Dataset entries

- - - -

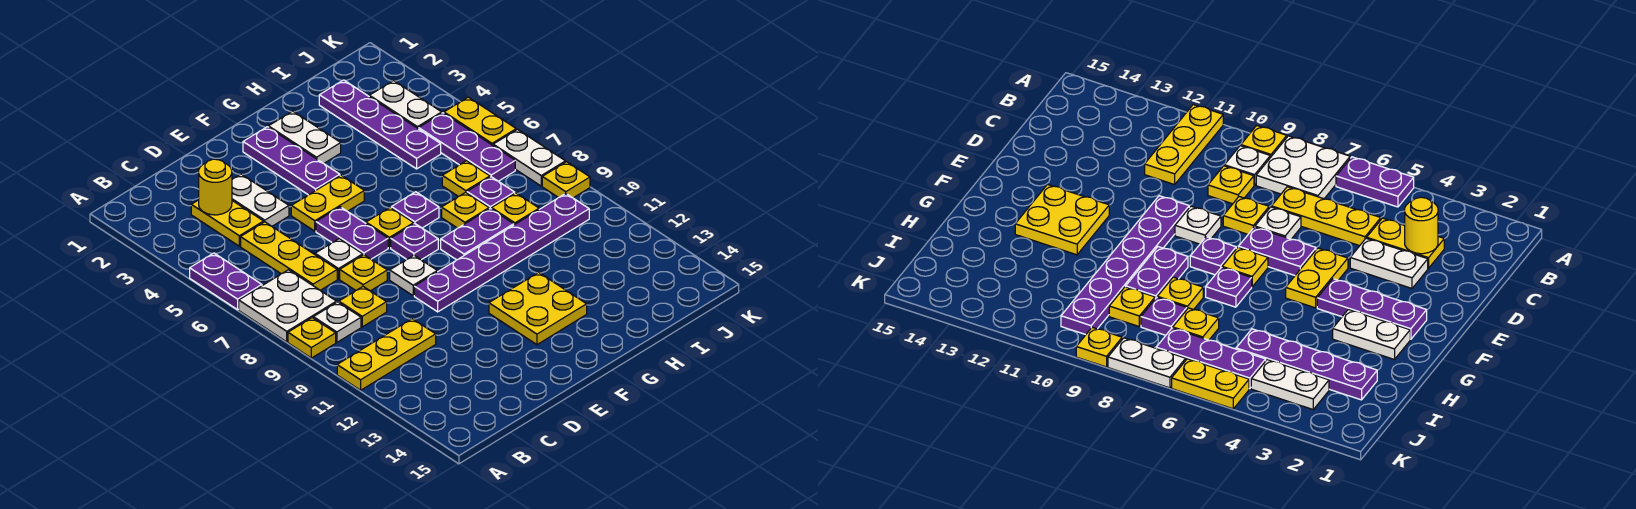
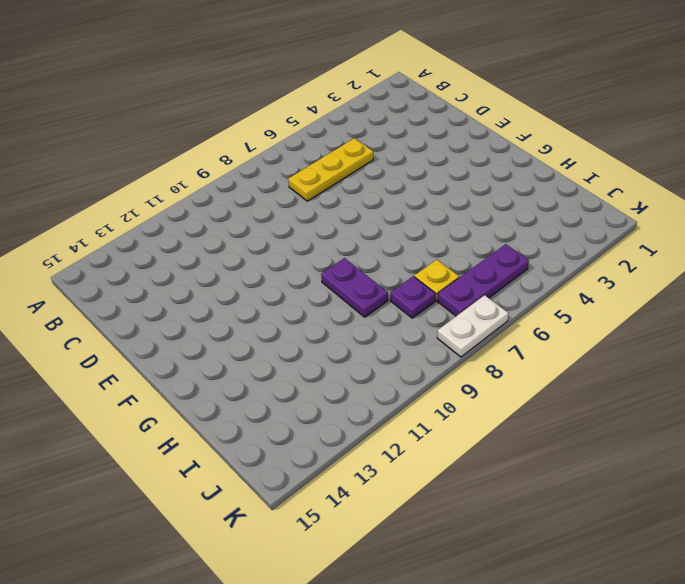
none -> purple 1x2 plate [190,253,262,310]
none -> white 2x2 plate [239,270,336,342]
none -> yellow 1x1 plate [288,318,336,358]
none -> yellow 1x3 plate [337,319,436,390]

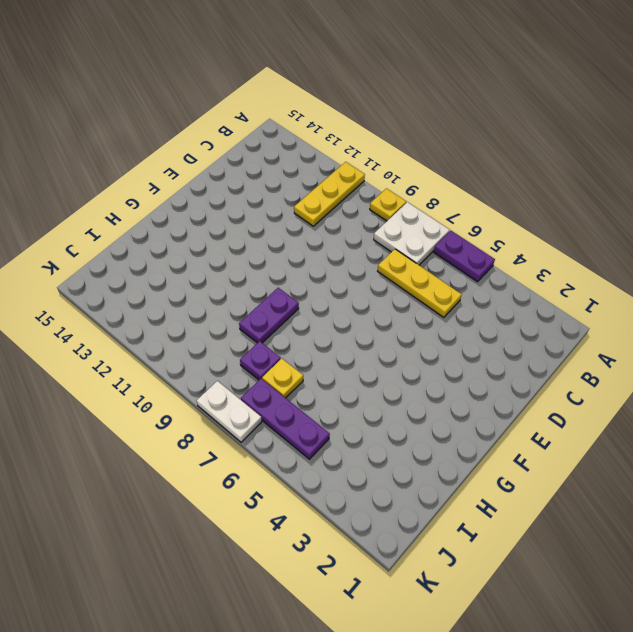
none -> white 1x1 plate [313,302,361,342]
none -> yellow 1x2 plate [191,200,264,246]
none -> yellow 1x1 plate [339,287,387,327]
none -> white 1x2 plate [232,174,289,226]

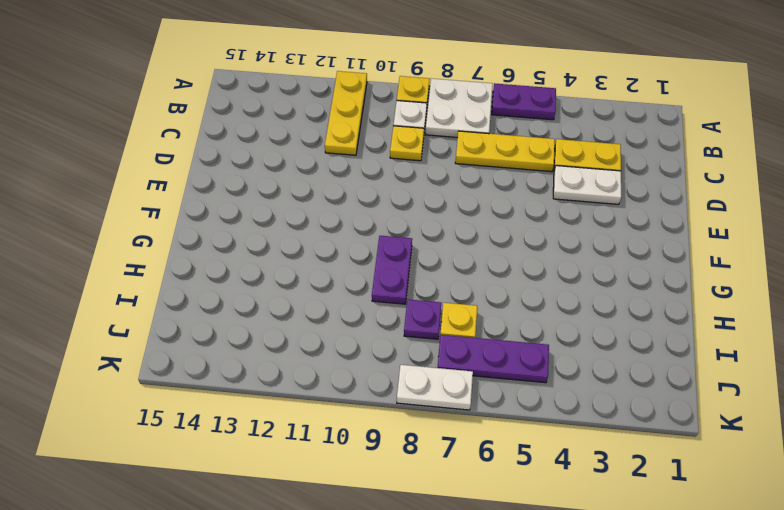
none -> white 1x1 plate [315,239,363,279]
none -> yellow 1x1 plate [340,255,387,291]
none -> yellow 1x2 plate [291,175,364,231]
none -> purple 1x2 plate [316,207,388,259]

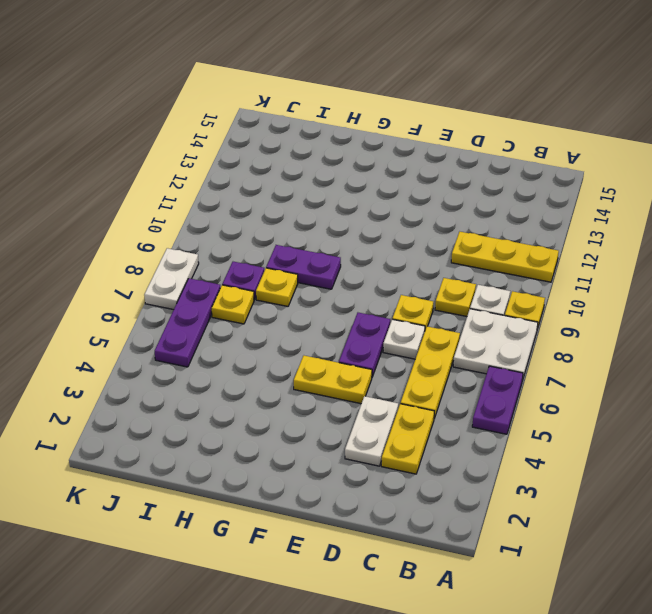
none -> white 1x1 plate [390,255,437,296]
none -> purple 1x6 plate [414,194,589,312]
none -> purple 1x3 plate [243,127,340,195]
none -> yellow 1x1 plate [366,207,414,248]

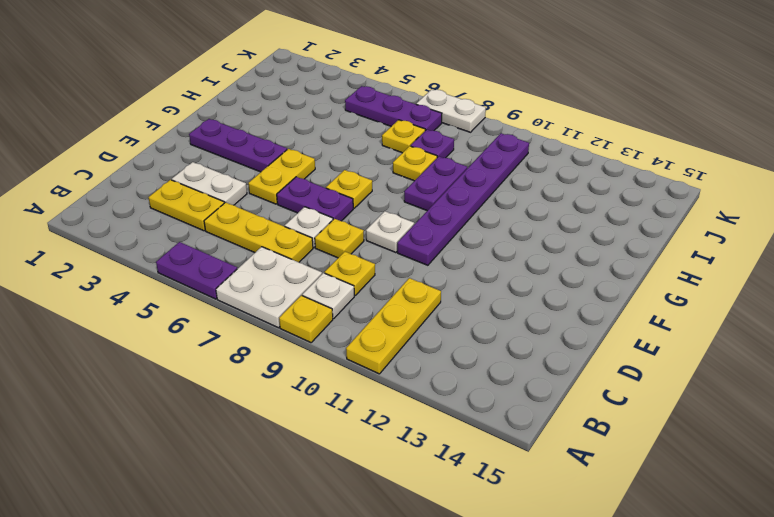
none -> purple 1x1 plate [391,224,438,260]
none -> yellow 2x2 plate [489,272,587,345]
none -> white 1x2 plate [269,111,341,163]
none -> purple 1x1 plate [391,192,439,228]

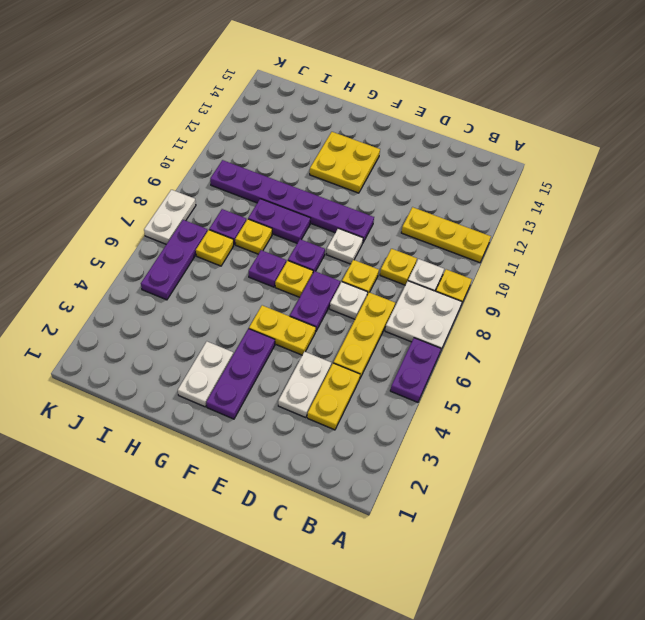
none -> purple 1x4 plate [319,80,441,169]
none -> yellow 1x1 plate [492,193,539,225]
none -> white 1x2 plate [369,81,442,129]
none -> yellow 1x2 plate [444,97,516,145]

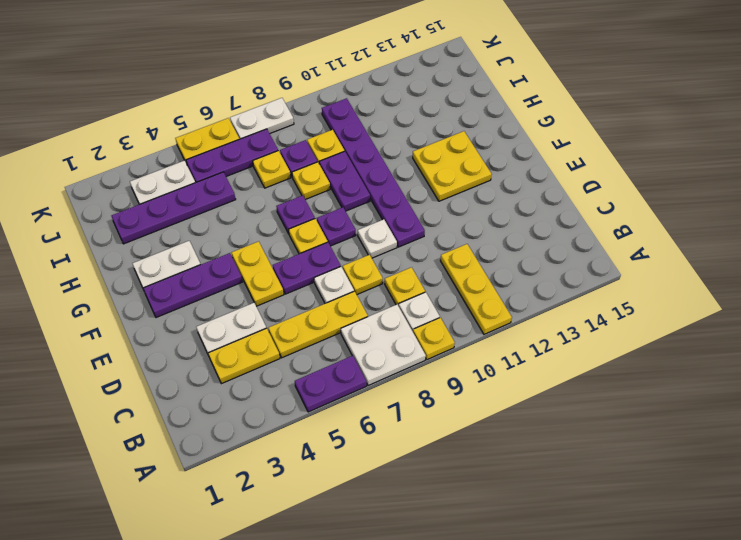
none -> yellow 1x1 plate [542,162,590,198]
none -> yellow 1x1 round brick [199,159,232,215]

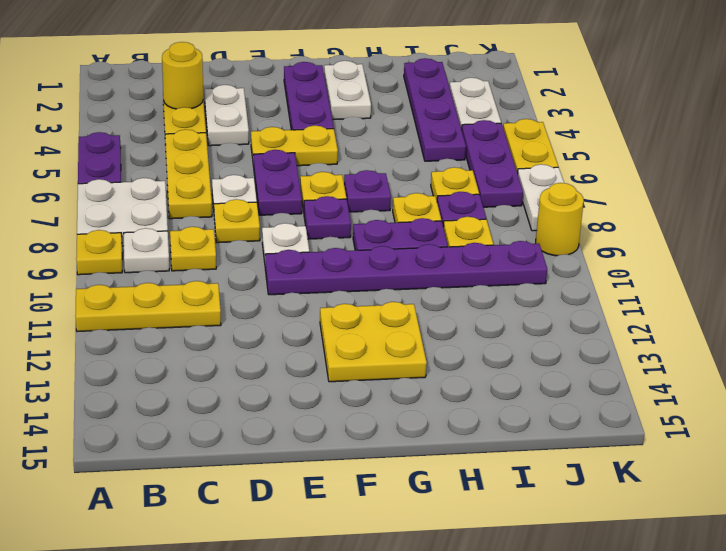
yellow 1x1 round brick [536,183,584,256] -> yellow 1x1 plate [542,162,590,198]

- - - -

Task statement:
In your copy, reproduce the data above exactly and skip every picture.

Answer space:
none -> purple 1x2 plate [190,253,262,310]
none -> white 2x2 plate [239,270,336,342]
none -> yellow 1x1 plate [288,318,336,358]
none -> yellow 1x3 plate [337,319,436,390]

none -> white 1x1 plate [313,302,361,342]
none -> yellow 1x2 plate [191,200,264,246]
none -> yellow 1x1 plate [339,287,387,327]
none -> white 1x2 plate [232,174,289,226]

none -> white 1x1 plate [315,239,363,279]
none -> yellow 1x1 plate [340,255,387,291]
none -> yellow 1x2 plate [291,175,364,231]
none -> purple 1x2 plate [316,207,388,259]

none -> white 1x1 plate [390,255,437,296]
none -> purple 1x6 plate [414,194,589,312]
none -> purple 1x3 plate [243,127,340,195]
none -> yellow 1x1 plate [366,207,414,248]

none -> purple 1x1 plate [391,224,438,260]
none -> yellow 2x2 plate [489,272,587,345]
none -> white 1x2 plate [269,111,341,163]
none -> purple 1x1 plate [391,192,439,228]

none -> purple 1x4 plate [319,80,441,169]
none -> yellow 1x1 plate [492,193,539,225]
none -> white 1x2 plate [369,81,442,129]
none -> yellow 1x2 plate [444,97,516,145]

none -> yellow 1x1 plate [542,162,590,198]
none -> yellow 1x1 round brick [199,159,232,215]

yellow 1x1 round brick [536,183,584,256] -> yellow 1x1 plate [542,162,590,198]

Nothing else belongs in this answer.